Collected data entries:
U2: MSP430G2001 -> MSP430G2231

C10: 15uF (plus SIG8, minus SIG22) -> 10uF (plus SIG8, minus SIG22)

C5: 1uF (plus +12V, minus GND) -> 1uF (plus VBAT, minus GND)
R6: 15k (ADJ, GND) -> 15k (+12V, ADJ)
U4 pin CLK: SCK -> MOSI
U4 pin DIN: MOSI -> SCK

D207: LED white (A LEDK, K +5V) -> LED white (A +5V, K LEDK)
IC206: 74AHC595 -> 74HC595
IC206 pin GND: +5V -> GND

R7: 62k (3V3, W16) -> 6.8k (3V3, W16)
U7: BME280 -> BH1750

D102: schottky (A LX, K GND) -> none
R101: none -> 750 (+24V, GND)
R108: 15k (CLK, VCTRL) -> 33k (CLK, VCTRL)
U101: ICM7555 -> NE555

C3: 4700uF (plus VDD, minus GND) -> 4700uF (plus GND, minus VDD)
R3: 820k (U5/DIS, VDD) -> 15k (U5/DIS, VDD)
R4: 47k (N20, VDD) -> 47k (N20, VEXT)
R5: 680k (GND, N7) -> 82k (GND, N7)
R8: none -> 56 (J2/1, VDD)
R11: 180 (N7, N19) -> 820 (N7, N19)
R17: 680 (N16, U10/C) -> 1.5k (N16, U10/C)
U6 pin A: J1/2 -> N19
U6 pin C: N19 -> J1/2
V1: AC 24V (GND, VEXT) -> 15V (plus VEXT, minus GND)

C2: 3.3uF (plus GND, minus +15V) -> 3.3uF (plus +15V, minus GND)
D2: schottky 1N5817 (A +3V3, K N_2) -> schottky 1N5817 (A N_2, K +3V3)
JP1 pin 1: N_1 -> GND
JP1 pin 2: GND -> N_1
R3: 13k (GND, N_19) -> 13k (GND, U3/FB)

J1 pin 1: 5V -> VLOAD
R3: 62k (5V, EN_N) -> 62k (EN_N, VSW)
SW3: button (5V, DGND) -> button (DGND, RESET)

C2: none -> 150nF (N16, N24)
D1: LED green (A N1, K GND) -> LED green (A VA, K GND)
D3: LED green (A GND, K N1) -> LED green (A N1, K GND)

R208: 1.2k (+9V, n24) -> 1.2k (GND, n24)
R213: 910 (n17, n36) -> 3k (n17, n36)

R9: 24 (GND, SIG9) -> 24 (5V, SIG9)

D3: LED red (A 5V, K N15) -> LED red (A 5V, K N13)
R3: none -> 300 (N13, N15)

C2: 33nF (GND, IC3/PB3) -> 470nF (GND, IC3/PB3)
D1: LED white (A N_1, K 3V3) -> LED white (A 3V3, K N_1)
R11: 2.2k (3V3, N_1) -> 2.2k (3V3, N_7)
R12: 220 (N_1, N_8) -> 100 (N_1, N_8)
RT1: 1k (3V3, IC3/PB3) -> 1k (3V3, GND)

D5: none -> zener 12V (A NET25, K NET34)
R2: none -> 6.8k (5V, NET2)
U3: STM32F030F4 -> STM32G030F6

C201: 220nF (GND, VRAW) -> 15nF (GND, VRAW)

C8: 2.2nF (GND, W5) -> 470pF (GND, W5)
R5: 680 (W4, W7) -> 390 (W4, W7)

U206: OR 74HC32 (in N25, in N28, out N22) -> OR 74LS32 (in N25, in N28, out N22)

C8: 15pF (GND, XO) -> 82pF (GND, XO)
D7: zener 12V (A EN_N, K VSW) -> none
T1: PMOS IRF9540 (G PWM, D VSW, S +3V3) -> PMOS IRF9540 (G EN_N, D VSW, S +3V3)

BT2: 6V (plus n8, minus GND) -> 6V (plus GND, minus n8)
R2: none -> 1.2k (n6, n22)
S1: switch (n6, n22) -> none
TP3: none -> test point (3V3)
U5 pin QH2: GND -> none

Task item: The answer must be the line containing "U3: STM32F030F4 -> STM32G030F6" and every line after it through the last line of the records above, repeated exactly.

Response for this exercise:
U3: STM32F030F4 -> STM32G030F6

C201: 220nF (GND, VRAW) -> 15nF (GND, VRAW)

C8: 2.2nF (GND, W5) -> 470pF (GND, W5)
R5: 680 (W4, W7) -> 390 (W4, W7)

U206: OR 74HC32 (in N25, in N28, out N22) -> OR 74LS32 (in N25, in N28, out N22)

C8: 15pF (GND, XO) -> 82pF (GND, XO)
D7: zener 12V (A EN_N, K VSW) -> none
T1: PMOS IRF9540 (G PWM, D VSW, S +3V3) -> PMOS IRF9540 (G EN_N, D VSW, S +3V3)

BT2: 6V (plus n8, minus GND) -> 6V (plus GND, minus n8)
R2: none -> 1.2k (n6, n22)
S1: switch (n6, n22) -> none
TP3: none -> test point (3V3)
U5 pin QH2: GND -> none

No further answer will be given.